=== ASSIGNMENT ===
In the material below, find the span from the line with "TOF2 pin VIN: 5V -> 3V3" to the line with "RTC3 pin SQW: A1 -> D2" and transcribe only those lines, exactly, ends included, without the pictures.
=-=-=
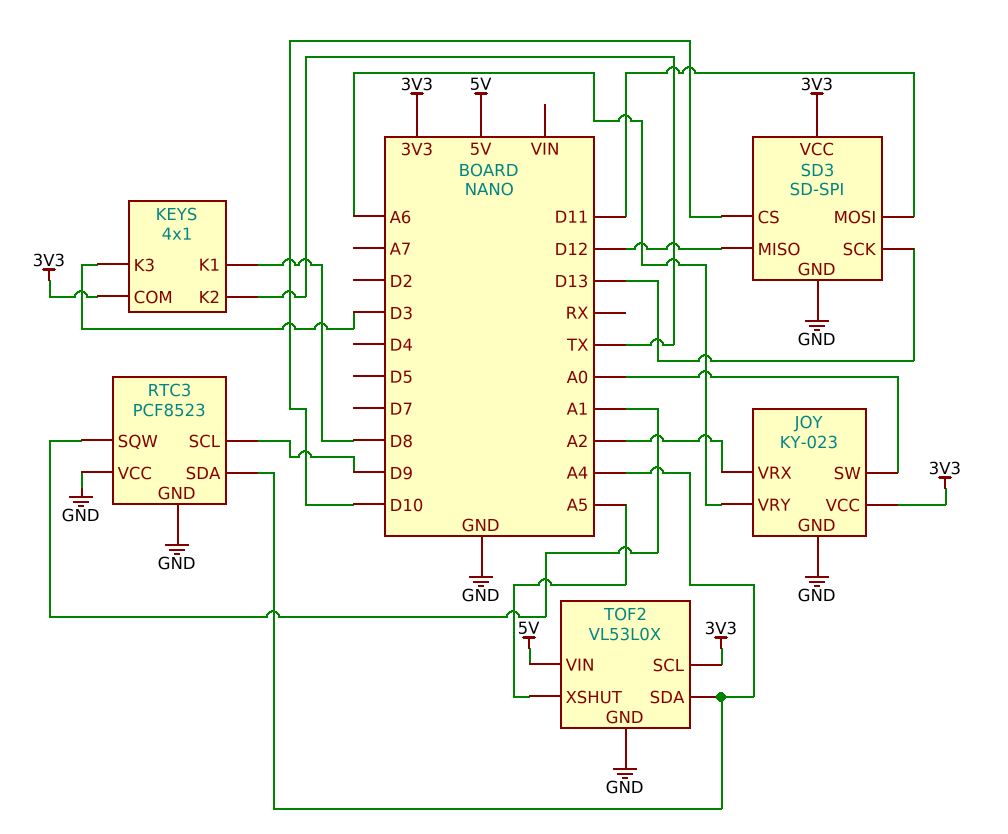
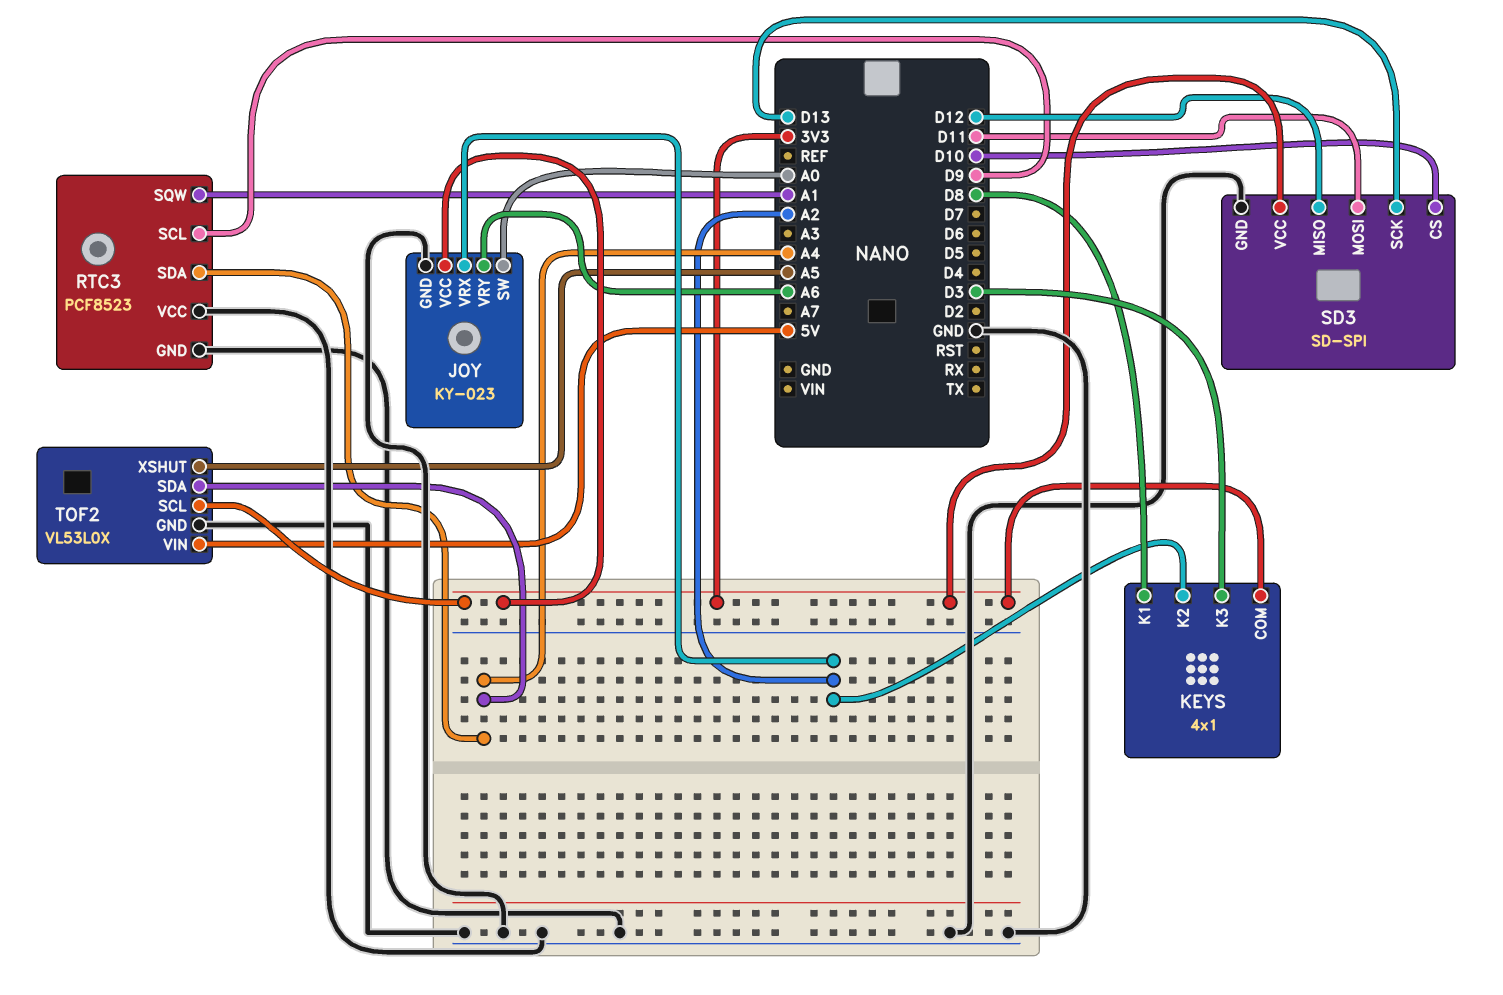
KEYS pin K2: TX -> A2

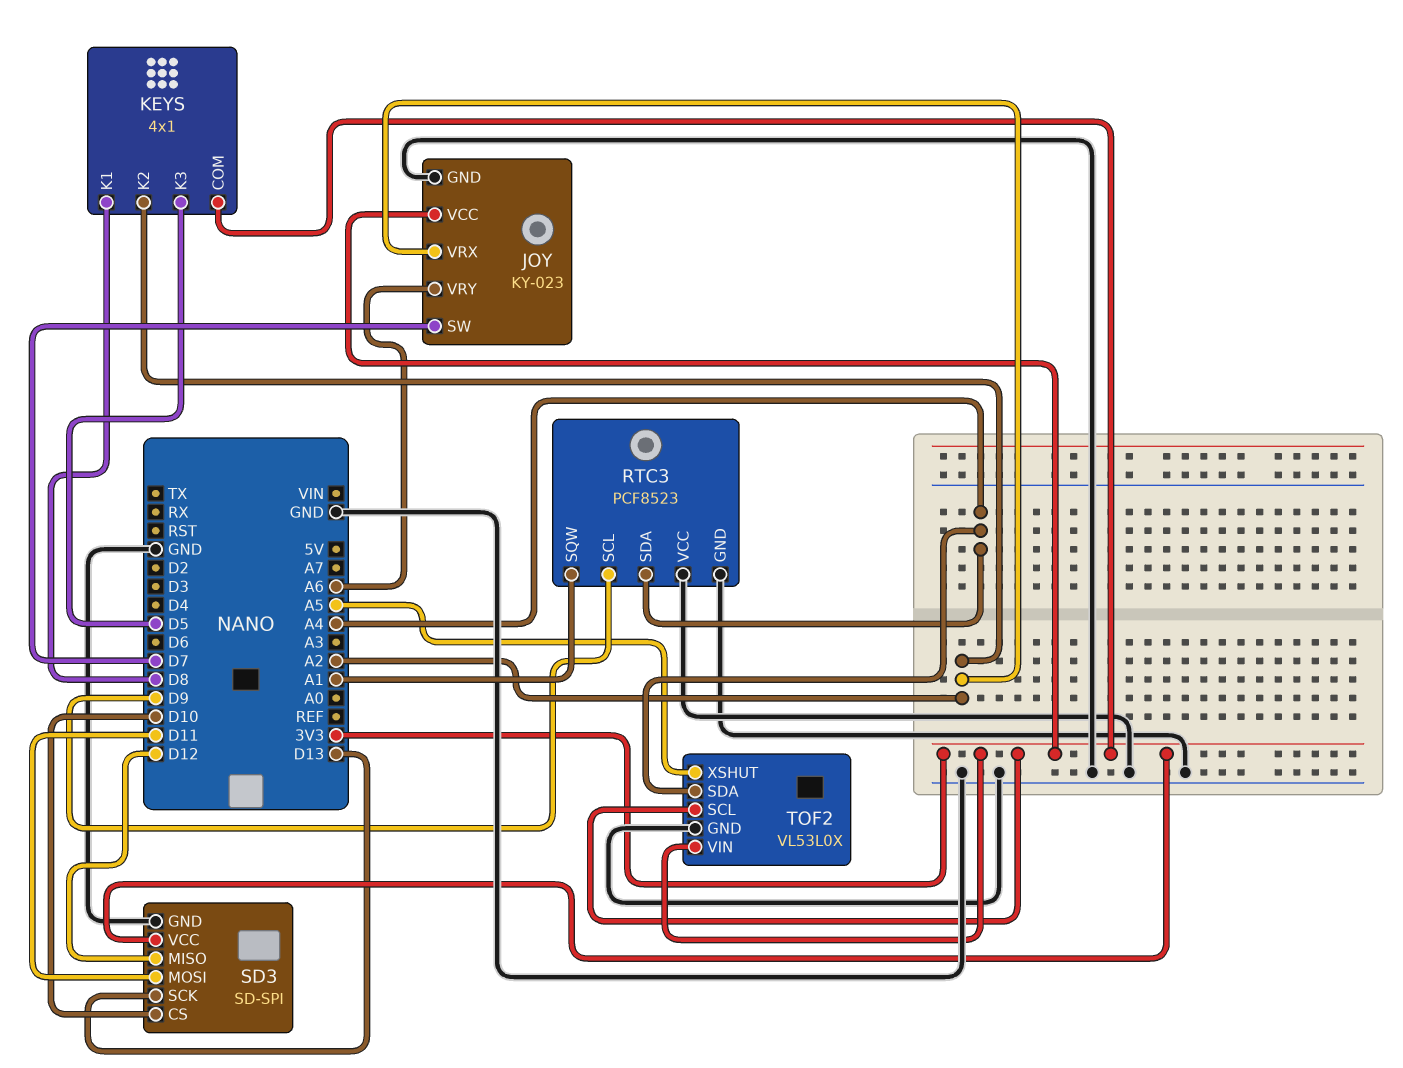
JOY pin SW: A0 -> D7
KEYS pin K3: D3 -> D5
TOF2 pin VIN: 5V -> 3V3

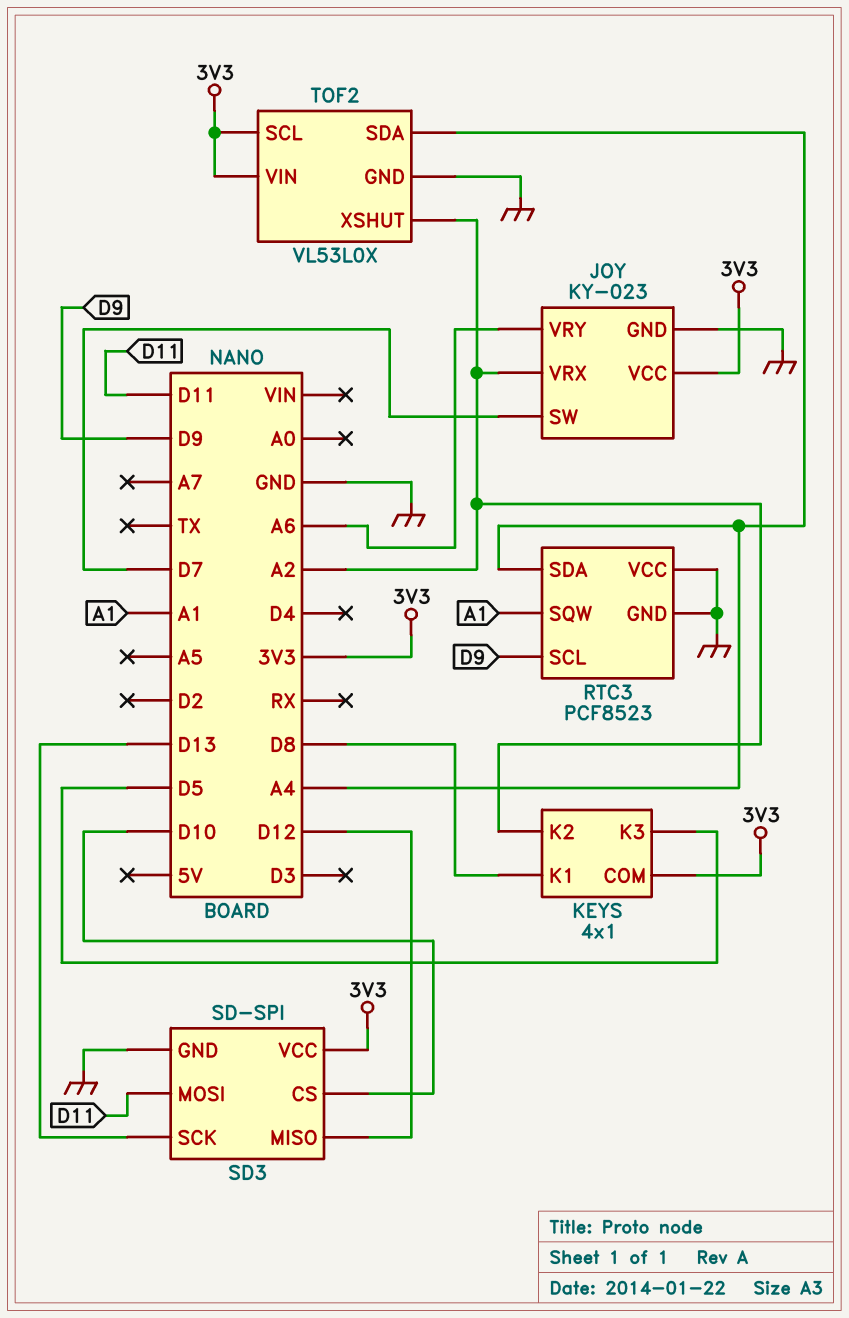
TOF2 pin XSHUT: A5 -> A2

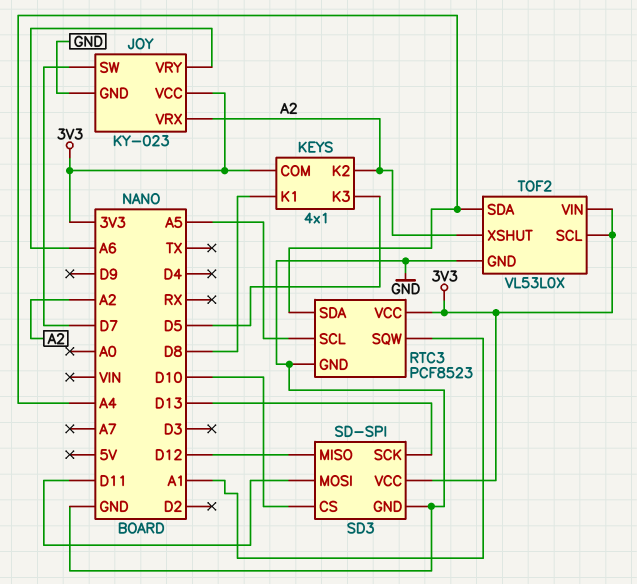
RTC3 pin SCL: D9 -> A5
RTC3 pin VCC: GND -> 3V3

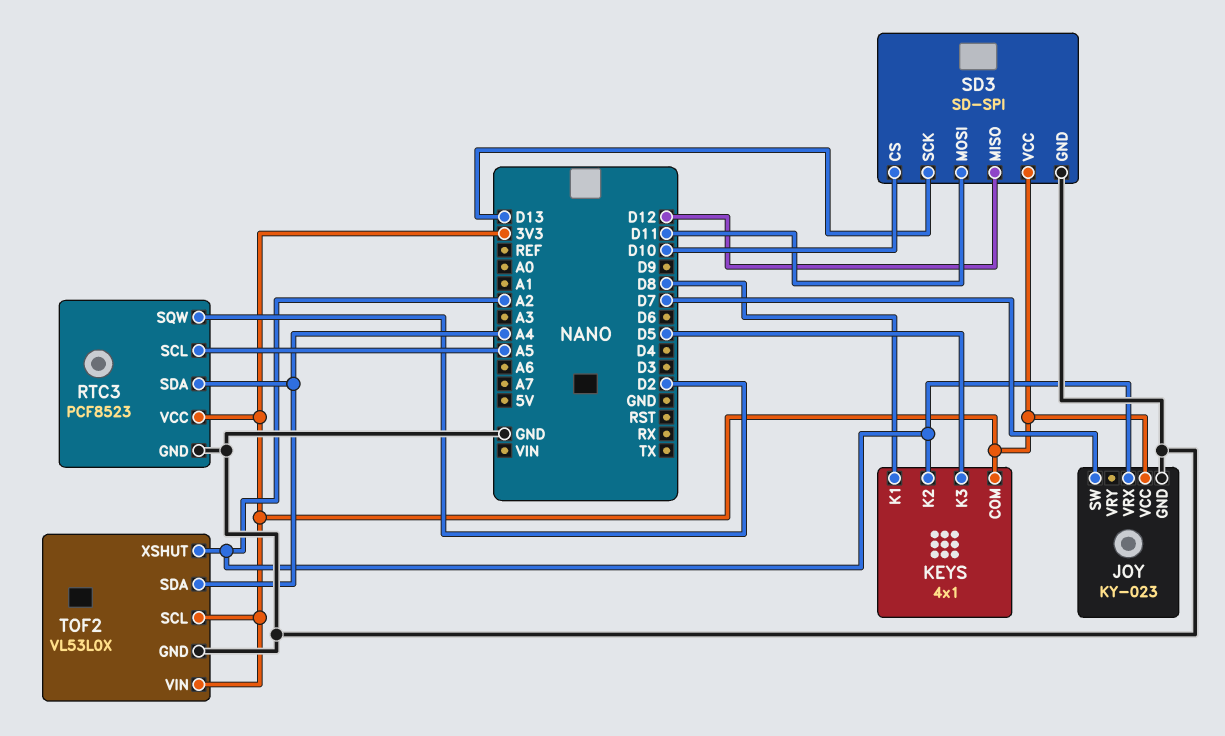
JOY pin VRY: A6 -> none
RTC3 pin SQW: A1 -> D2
=-=-=
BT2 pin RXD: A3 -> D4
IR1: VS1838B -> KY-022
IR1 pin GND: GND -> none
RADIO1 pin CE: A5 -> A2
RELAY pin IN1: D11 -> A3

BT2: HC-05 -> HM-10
=-=-=
=== TASK RESPONSE ===
TOF2 pin VIN: 5V -> 3V3

TOF2 pin XSHUT: A5 -> A2

RTC3 pin SCL: D9 -> A5
RTC3 pin VCC: GND -> 3V3

JOY pin VRY: A6 -> none
RTC3 pin SQW: A1 -> D2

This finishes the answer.